** Opening Supplied information block **
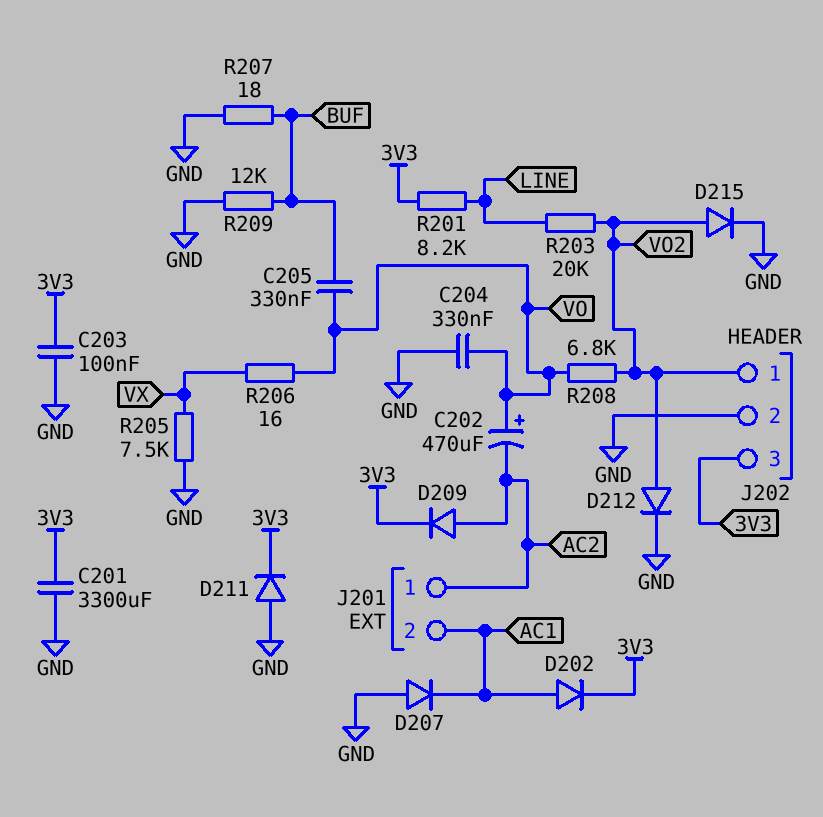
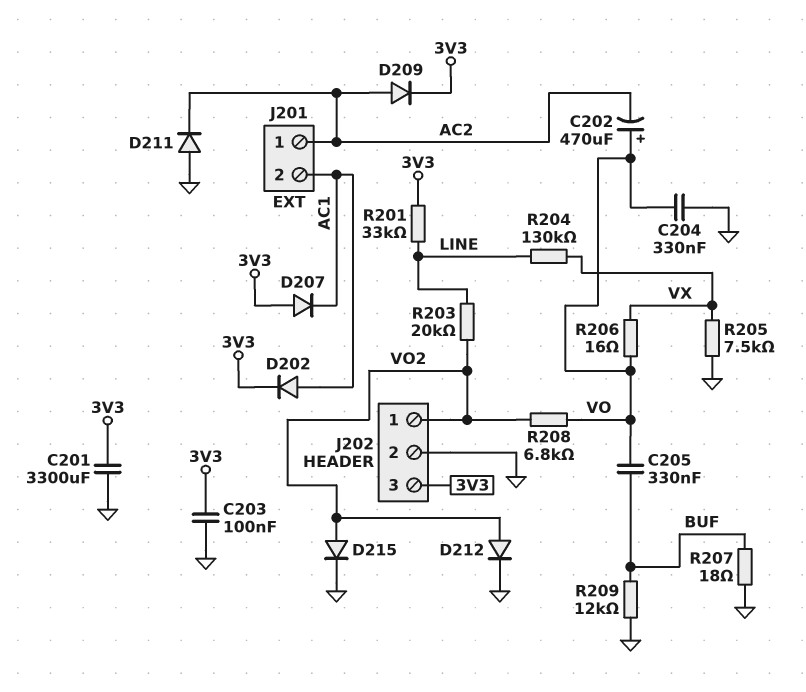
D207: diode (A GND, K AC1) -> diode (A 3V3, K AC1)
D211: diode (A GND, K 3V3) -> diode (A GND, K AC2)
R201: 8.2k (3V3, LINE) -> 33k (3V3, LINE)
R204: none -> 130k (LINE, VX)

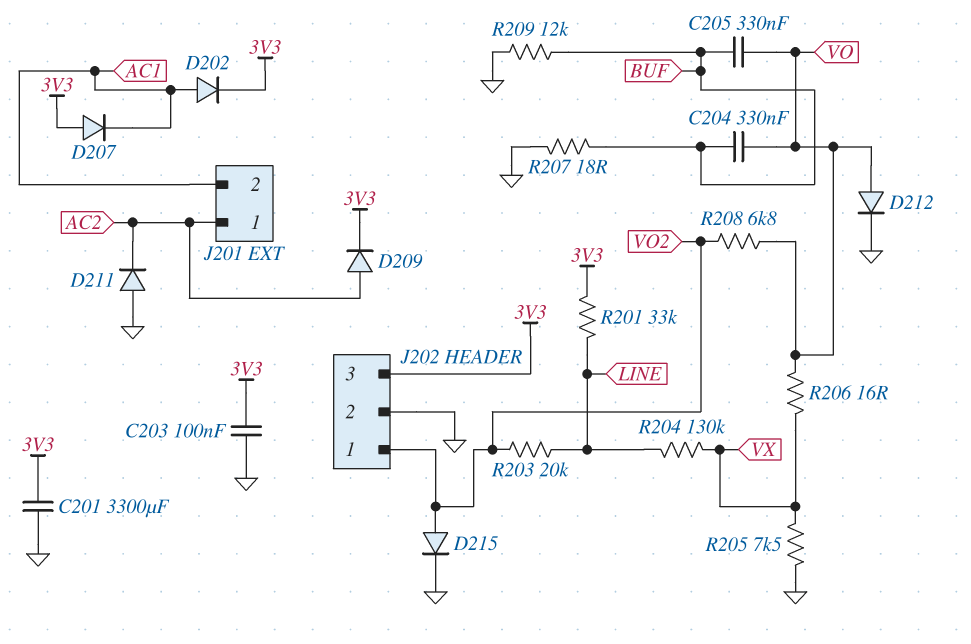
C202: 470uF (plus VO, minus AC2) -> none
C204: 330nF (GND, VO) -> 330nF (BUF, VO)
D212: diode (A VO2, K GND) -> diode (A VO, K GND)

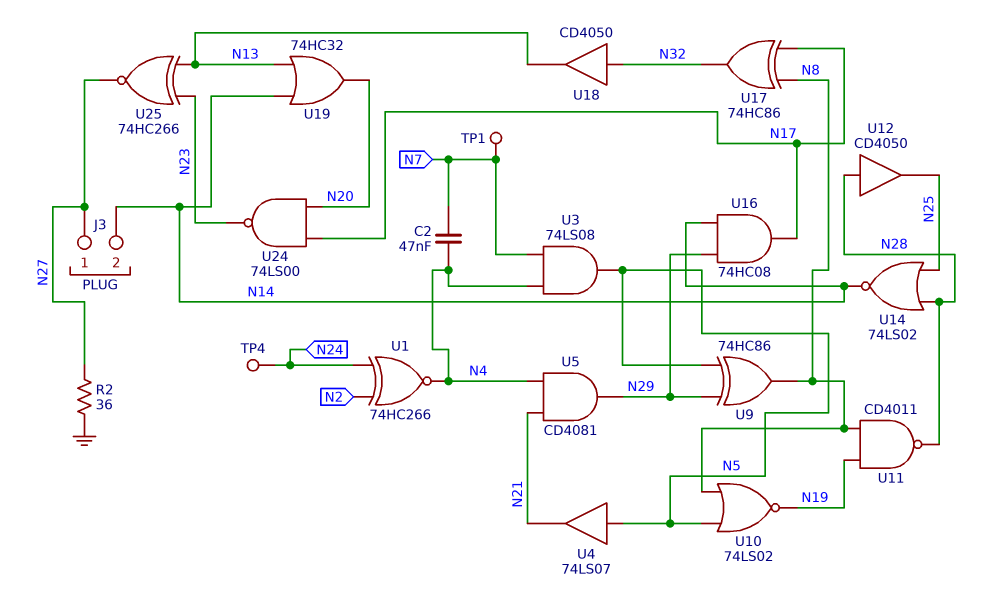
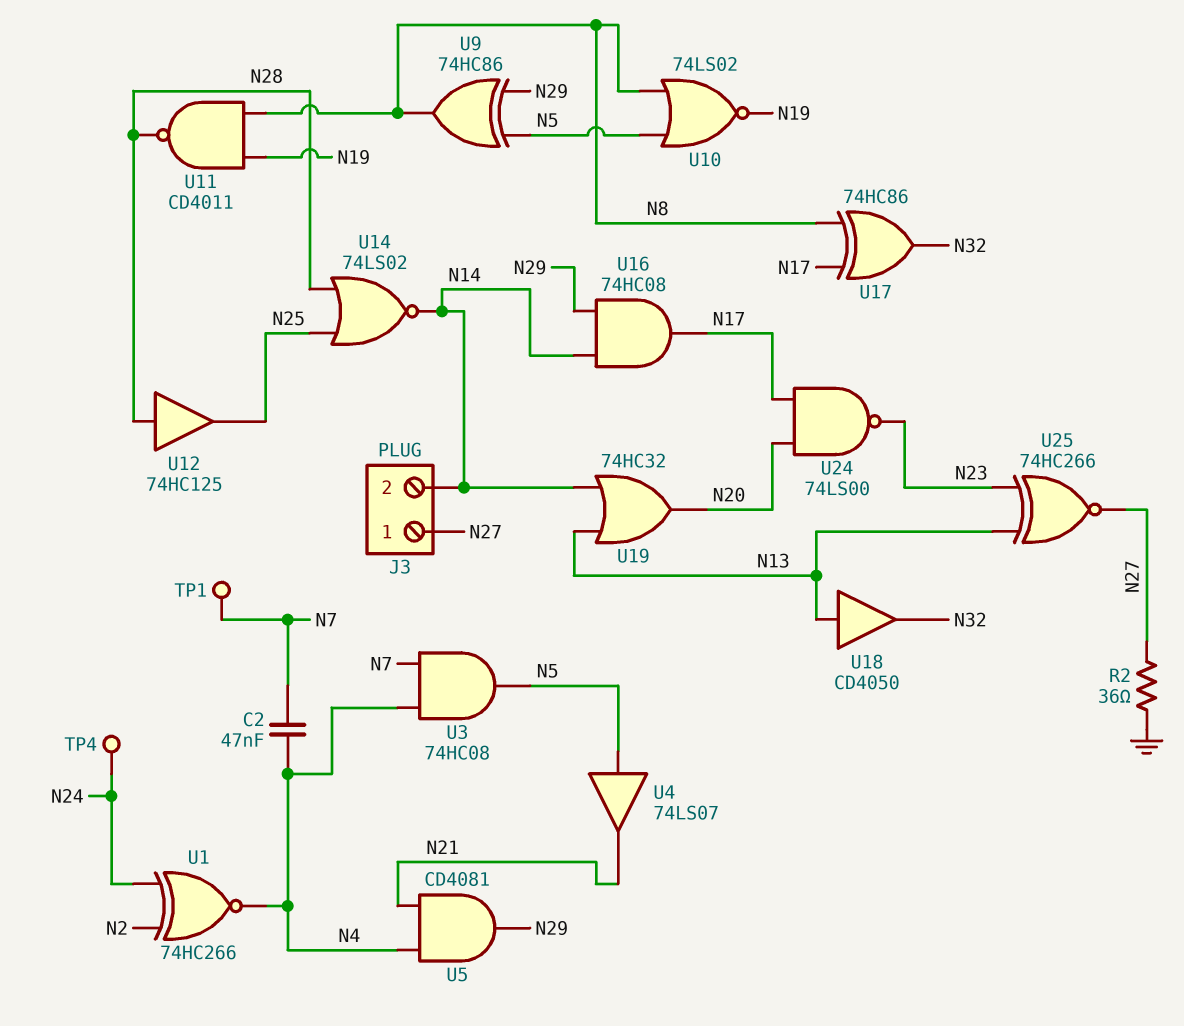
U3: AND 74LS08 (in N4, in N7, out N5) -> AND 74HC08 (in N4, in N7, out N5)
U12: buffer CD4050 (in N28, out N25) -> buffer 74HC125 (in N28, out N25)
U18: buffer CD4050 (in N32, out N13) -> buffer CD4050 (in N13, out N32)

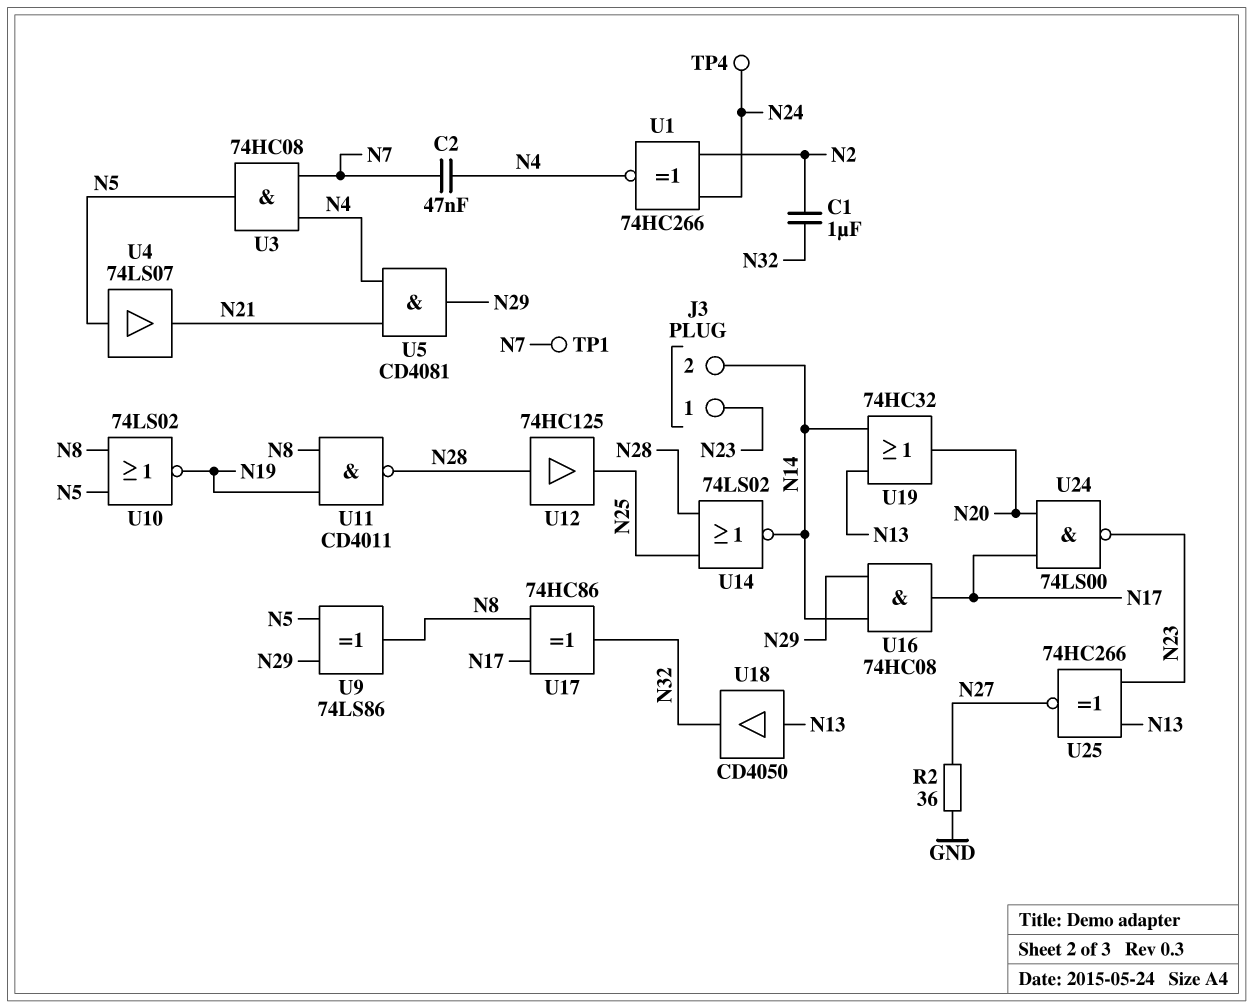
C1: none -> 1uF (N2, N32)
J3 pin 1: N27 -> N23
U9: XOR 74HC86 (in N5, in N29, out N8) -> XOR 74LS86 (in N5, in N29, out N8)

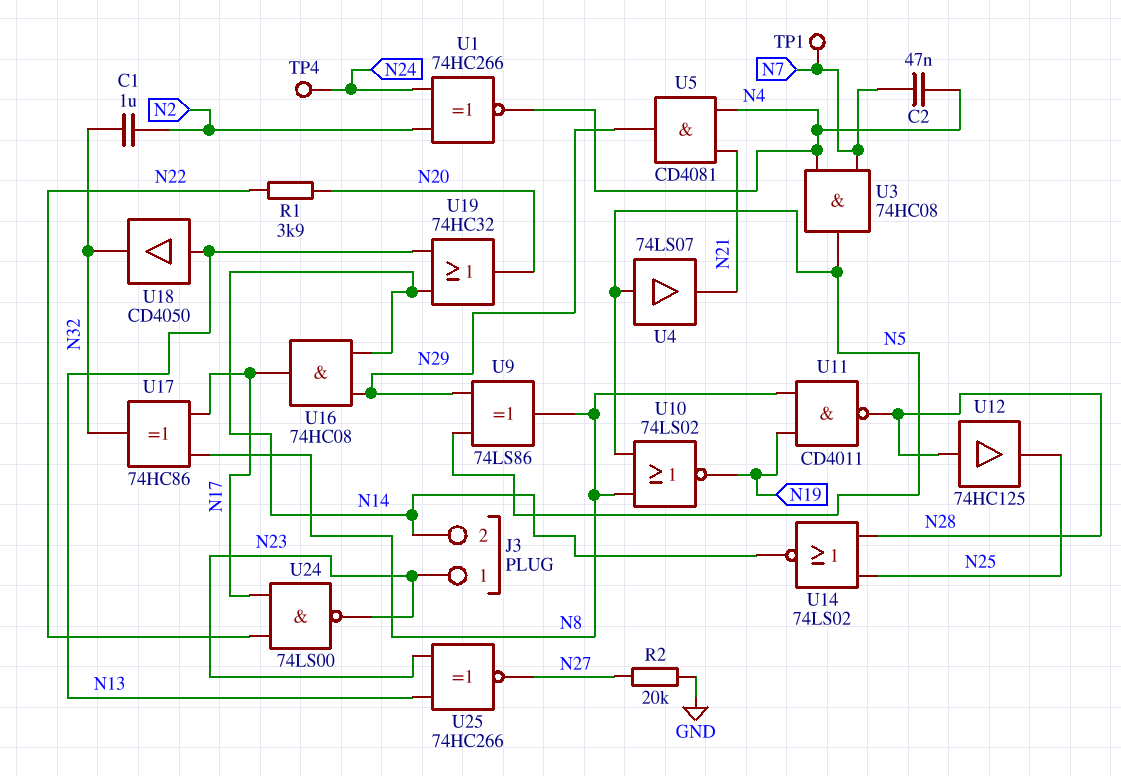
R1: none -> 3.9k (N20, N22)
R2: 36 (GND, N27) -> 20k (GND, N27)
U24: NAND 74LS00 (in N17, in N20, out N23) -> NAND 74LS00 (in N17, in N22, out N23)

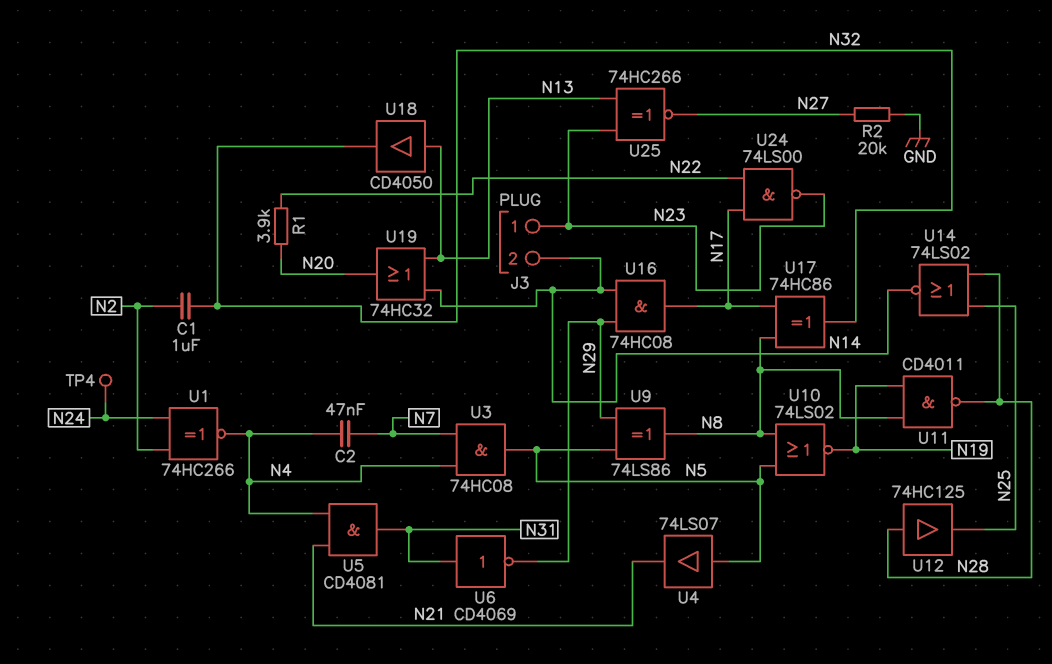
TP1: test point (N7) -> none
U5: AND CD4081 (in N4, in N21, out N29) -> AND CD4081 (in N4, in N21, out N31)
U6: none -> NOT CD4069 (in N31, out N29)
** Closing Supplied information block **
What needs to be done: Pictures must be left out when the records are transcribed exactly.

Problem solution:
D207: diode (A GND, K AC1) -> diode (A 3V3, K AC1)
D211: diode (A GND, K 3V3) -> diode (A GND, K AC2)
R201: 8.2k (3V3, LINE) -> 33k (3V3, LINE)
R204: none -> 130k (LINE, VX)

C202: 470uF (plus VO, minus AC2) -> none
C204: 330nF (GND, VO) -> 330nF (BUF, VO)
D212: diode (A VO2, K GND) -> diode (A VO, K GND)

U3: AND 74LS08 (in N4, in N7, out N5) -> AND 74HC08 (in N4, in N7, out N5)
U12: buffer CD4050 (in N28, out N25) -> buffer 74HC125 (in N28, out N25)
U18: buffer CD4050 (in N32, out N13) -> buffer CD4050 (in N13, out N32)

C1: none -> 1uF (N2, N32)
J3 pin 1: N27 -> N23
U9: XOR 74HC86 (in N5, in N29, out N8) -> XOR 74LS86 (in N5, in N29, out N8)

R1: none -> 3.9k (N20, N22)
R2: 36 (GND, N27) -> 20k (GND, N27)
U24: NAND 74LS00 (in N17, in N20, out N23) -> NAND 74LS00 (in N17, in N22, out N23)

TP1: test point (N7) -> none
U5: AND CD4081 (in N4, in N21, out N29) -> AND CD4081 (in N4, in N21, out N31)
U6: none -> NOT CD4069 (in N31, out N29)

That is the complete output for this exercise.